SOURCE MATERIAL.
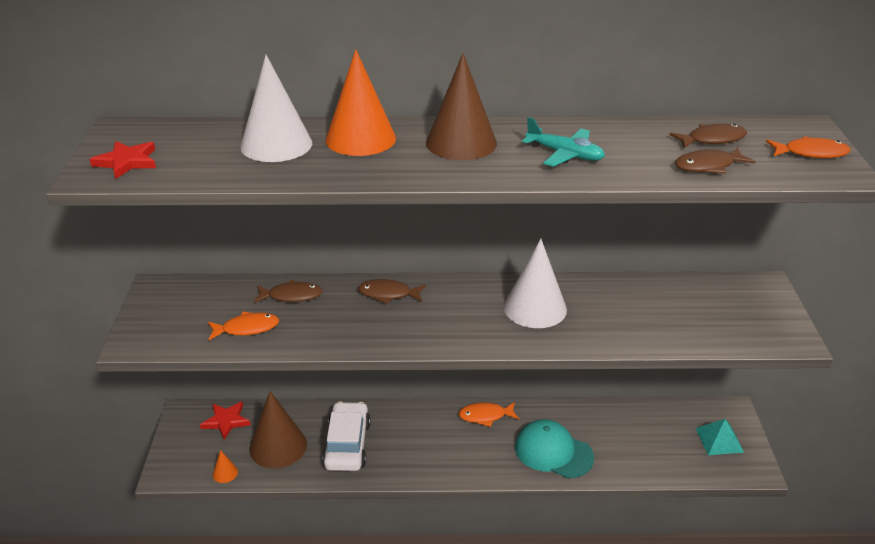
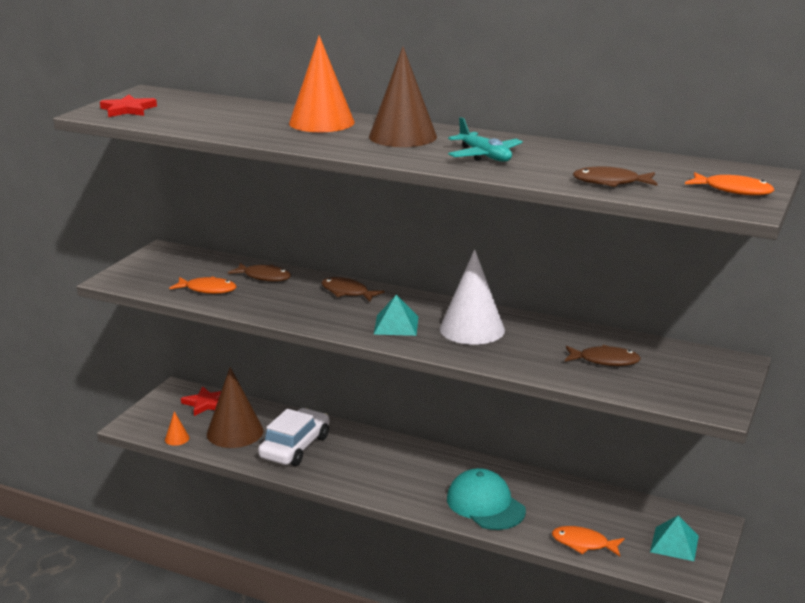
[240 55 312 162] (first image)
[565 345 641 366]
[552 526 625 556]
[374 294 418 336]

PROBLEM DESCRIPTION. Copy the listing exactly but drop its images.

PROBLEM SOLUTION.
[240 55 312 162] (first image)
[565 345 641 366]
[552 526 625 556]
[374 294 418 336]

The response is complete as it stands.